- _Exercise directions_:
Exact copies of the lines from the one holding "(573, 88) = (272, 746): yellow" through the last line of the entries below are to be printed, with pictures omitted.
-------- Data for analysis --------
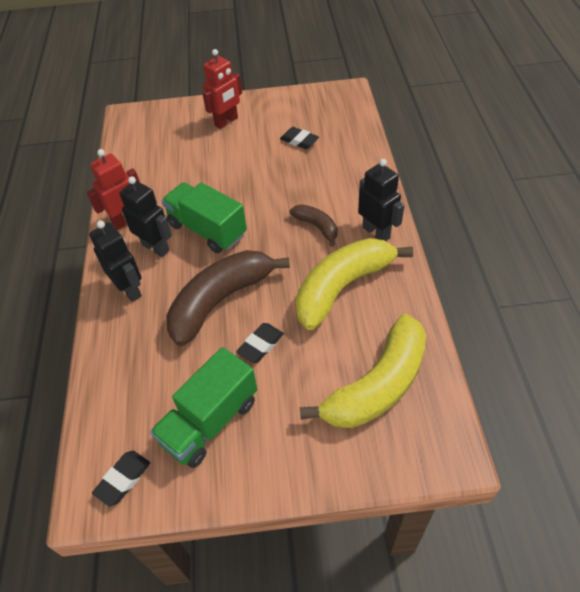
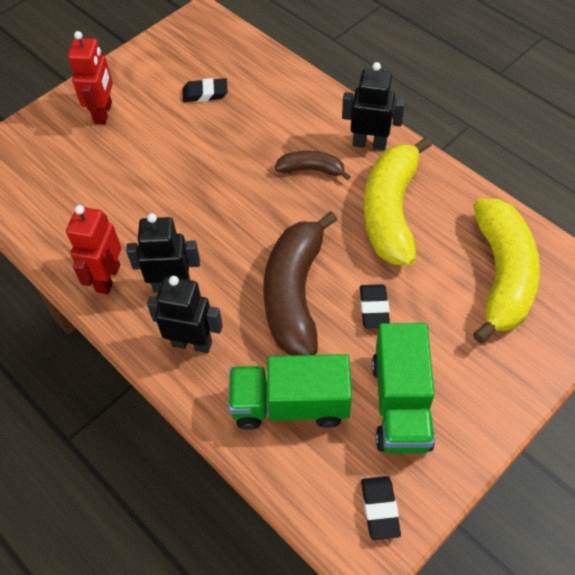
camera: 40 degrees left, 5 degrees up
(207, 230) = (207, 235): green truck -> green truck (290, 404)

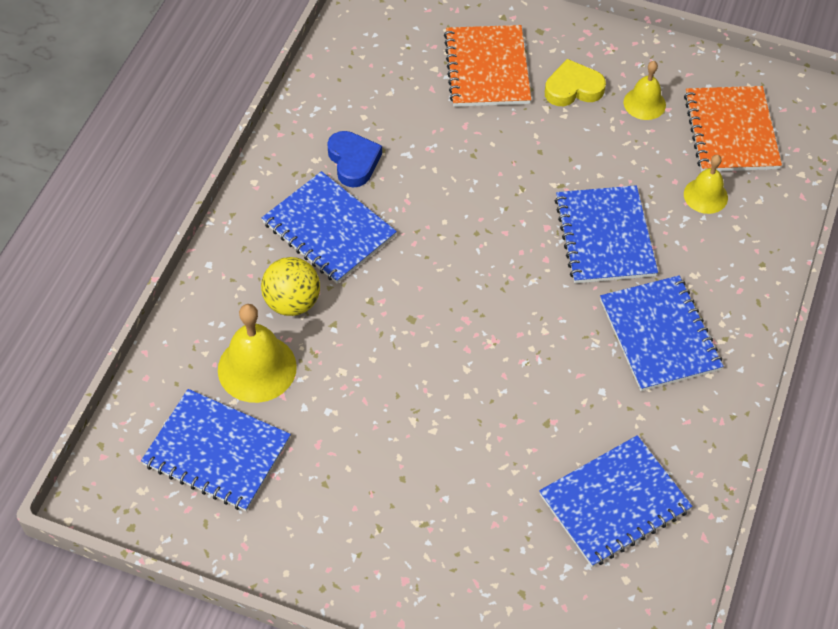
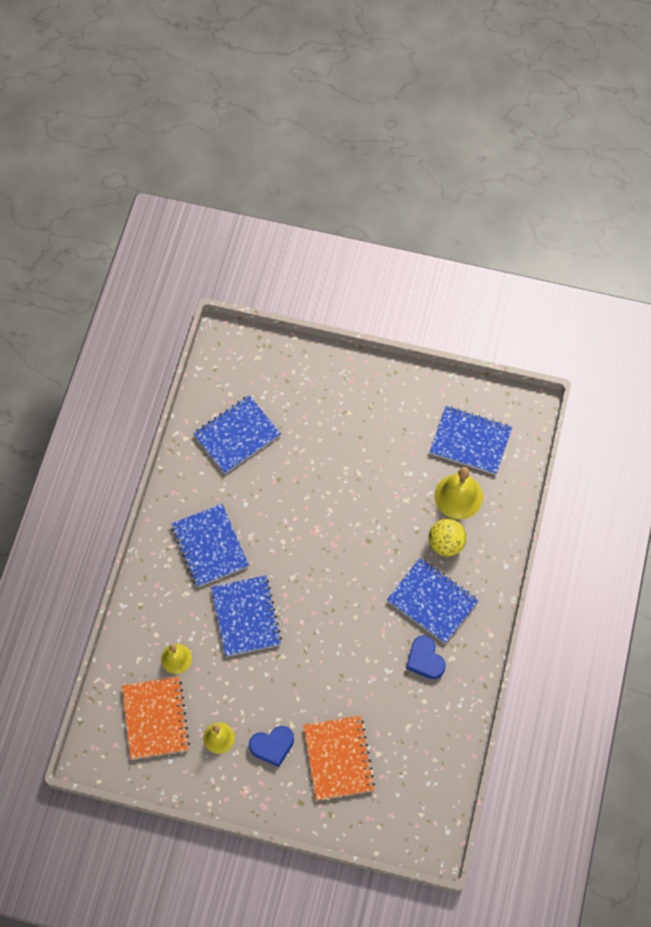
camera: 175 degrees right, 10 degrees up
(573, 88) = (272, 746): yellow heart -> blue heart

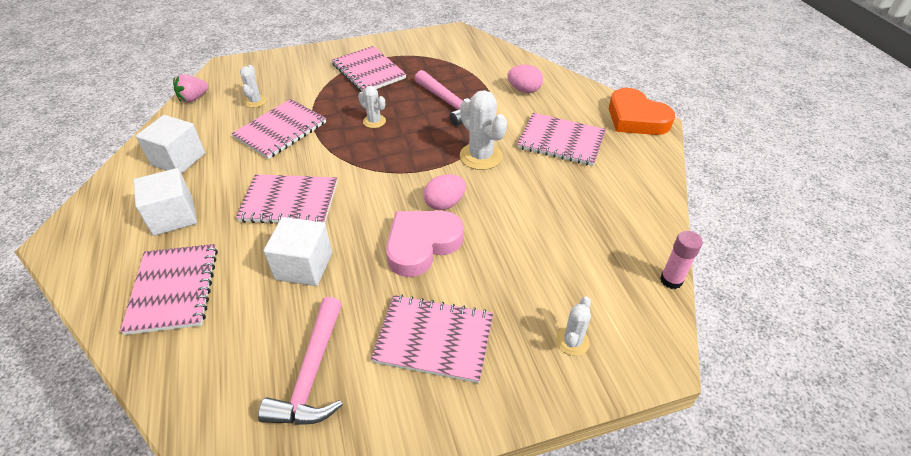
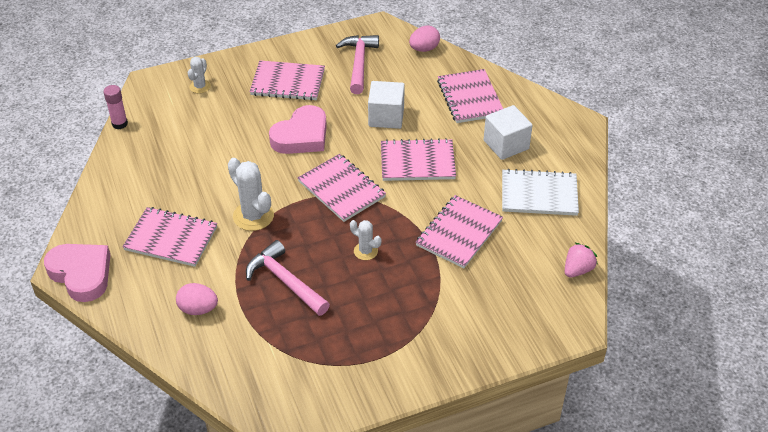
camera: 175 degrees right, 0 degrees up
(178, 159) = (539, 194): white cube -> white notebook
(255, 101) = (506, 270): white cactus -> none
(369, 71) = (391, 329): pink notebook -> pink notebook (341, 189)
(444, 204) = (286, 168): pink egg -> pink egg (424, 49)
(636, 118) = (81, 274): orange heart -> pink heart

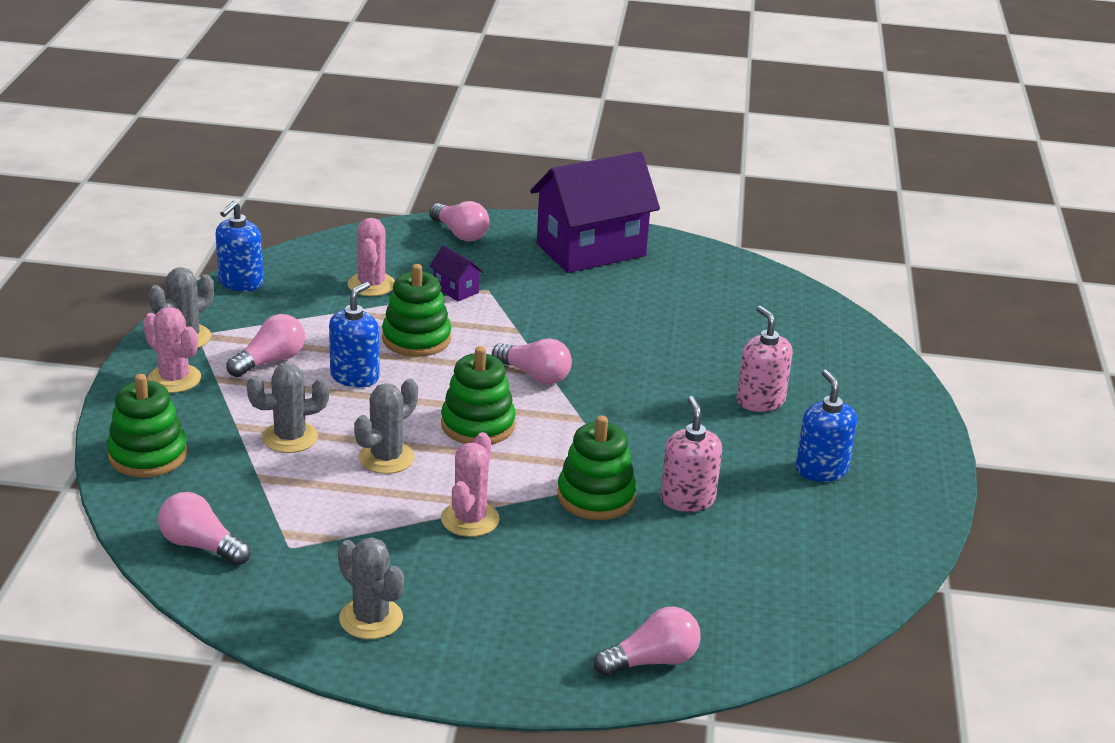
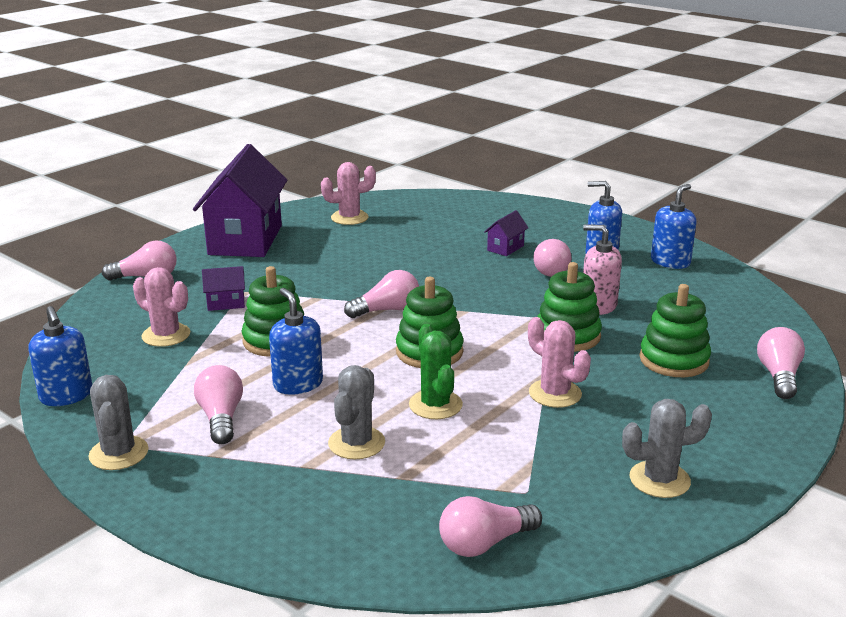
camera: 55 degrees left, 5 degrees down
(148, 455) = (301, 534): green stacking toy -> green stacking toy (674, 360)
(174, 379) = (184, 480): pink cactus -> pink cactus (349, 218)
(386, 458) = (435, 405): grey cactus -> green cactus
(742, 445) = (551, 269): none -> pink light bulb
(760, 401) = (505, 248): pink soap dispenser -> purple house
(865, 524) = (670, 262): none -> blue soap dispenser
--------
- _Exercise solution_:
(573, 88) = (272, 746): yellow heart -> blue heart

camera: 175 degrees right, 0 degrees up
(178, 159) = (539, 194): white cube -> white notebook
(255, 101) = (506, 270): white cactus -> none
(369, 71) = (391, 329): pink notebook -> pink notebook (341, 189)
(444, 204) = (286, 168): pink egg -> pink egg (424, 49)
(636, 118) = (81, 274): orange heart -> pink heart

camera: 55 degrees left, 5 degrees down
(148, 455) = (301, 534): green stacking toy -> green stacking toy (674, 360)
(174, 379) = (184, 480): pink cactus -> pink cactus (349, 218)
(386, 458) = (435, 405): grey cactus -> green cactus
(742, 445) = (551, 269): none -> pink light bulb
(760, 401) = (505, 248): pink soap dispenser -> purple house
(865, 524) = (670, 262): none -> blue soap dispenser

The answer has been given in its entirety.